> _GIVEN REQUEST_:
Copy every line below verbatim, starting at the line containing "Oaky (98, 814)" and going down through the line containing "In order to click on Abena", with both of those lines included.

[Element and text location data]
- - -

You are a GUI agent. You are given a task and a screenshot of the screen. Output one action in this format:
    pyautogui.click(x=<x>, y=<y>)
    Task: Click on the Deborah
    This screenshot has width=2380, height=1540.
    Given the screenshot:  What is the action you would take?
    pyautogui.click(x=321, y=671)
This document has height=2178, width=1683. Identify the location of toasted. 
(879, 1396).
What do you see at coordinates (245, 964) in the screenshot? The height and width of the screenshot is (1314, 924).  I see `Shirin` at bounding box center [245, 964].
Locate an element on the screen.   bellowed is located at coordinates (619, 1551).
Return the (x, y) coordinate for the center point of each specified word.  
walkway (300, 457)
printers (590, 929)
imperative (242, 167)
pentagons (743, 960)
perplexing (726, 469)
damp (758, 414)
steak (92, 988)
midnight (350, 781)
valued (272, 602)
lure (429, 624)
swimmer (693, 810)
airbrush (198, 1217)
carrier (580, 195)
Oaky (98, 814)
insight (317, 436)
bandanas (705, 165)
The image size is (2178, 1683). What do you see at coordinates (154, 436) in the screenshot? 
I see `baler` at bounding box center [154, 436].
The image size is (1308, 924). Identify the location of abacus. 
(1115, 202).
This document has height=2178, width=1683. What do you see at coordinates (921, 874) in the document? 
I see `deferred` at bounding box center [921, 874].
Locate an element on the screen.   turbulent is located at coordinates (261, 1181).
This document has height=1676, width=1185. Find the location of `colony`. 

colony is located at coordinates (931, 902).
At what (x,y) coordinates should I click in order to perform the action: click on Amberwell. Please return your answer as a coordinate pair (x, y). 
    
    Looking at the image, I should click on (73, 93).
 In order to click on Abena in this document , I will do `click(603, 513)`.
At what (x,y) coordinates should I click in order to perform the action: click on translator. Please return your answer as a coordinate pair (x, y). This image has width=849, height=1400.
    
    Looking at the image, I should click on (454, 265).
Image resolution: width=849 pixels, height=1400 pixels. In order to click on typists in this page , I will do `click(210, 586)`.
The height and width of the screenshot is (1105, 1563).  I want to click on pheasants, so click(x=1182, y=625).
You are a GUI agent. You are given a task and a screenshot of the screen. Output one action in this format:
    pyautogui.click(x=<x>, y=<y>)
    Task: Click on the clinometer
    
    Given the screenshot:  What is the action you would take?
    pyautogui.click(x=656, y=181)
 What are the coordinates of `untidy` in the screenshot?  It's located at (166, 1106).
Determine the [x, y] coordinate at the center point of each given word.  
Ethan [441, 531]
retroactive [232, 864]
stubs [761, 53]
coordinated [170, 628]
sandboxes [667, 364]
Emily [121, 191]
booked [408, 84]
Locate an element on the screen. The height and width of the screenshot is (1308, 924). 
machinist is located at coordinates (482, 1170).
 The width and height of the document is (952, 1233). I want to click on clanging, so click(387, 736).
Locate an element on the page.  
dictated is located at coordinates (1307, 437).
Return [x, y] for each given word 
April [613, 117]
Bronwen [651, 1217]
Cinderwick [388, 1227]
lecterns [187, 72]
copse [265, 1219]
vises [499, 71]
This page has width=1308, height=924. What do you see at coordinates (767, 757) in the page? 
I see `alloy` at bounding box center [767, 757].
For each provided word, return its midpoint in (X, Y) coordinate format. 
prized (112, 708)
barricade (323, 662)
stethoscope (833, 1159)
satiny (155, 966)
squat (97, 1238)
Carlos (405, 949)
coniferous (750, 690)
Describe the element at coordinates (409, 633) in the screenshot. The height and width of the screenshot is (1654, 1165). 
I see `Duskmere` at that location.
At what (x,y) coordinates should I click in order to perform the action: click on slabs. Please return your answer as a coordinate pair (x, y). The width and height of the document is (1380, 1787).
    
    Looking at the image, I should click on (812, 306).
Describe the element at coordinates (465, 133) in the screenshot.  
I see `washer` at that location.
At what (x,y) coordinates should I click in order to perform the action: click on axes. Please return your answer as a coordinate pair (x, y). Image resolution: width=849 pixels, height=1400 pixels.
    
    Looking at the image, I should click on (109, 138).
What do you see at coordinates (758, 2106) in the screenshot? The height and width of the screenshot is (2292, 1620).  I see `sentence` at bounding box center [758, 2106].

- - -

> _WRITTEN SOLUTION_:
Oaky (98, 814)
insight (317, 436)
bandanas (705, 165)
The image size is (2178, 1683). What do you see at coordinates (154, 436) in the screenshot? 
I see `baler` at bounding box center [154, 436].
The image size is (1308, 924). Identify the location of abacus. 
(1115, 202).
This document has height=2178, width=1683. What do you see at coordinates (921, 874) in the document? 
I see `deferred` at bounding box center [921, 874].
Locate an element on the screen.   turbulent is located at coordinates (261, 1181).
This document has height=1676, width=1185. Find the location of `colony`. 

colony is located at coordinates (931, 902).
At what (x,y) coordinates should I click in order to perform the action: click on Amberwell. Please return your answer as a coordinate pair (x, y). 
    
    Looking at the image, I should click on (73, 93).
 In order to click on Abena in this document , I will do `click(603, 513)`.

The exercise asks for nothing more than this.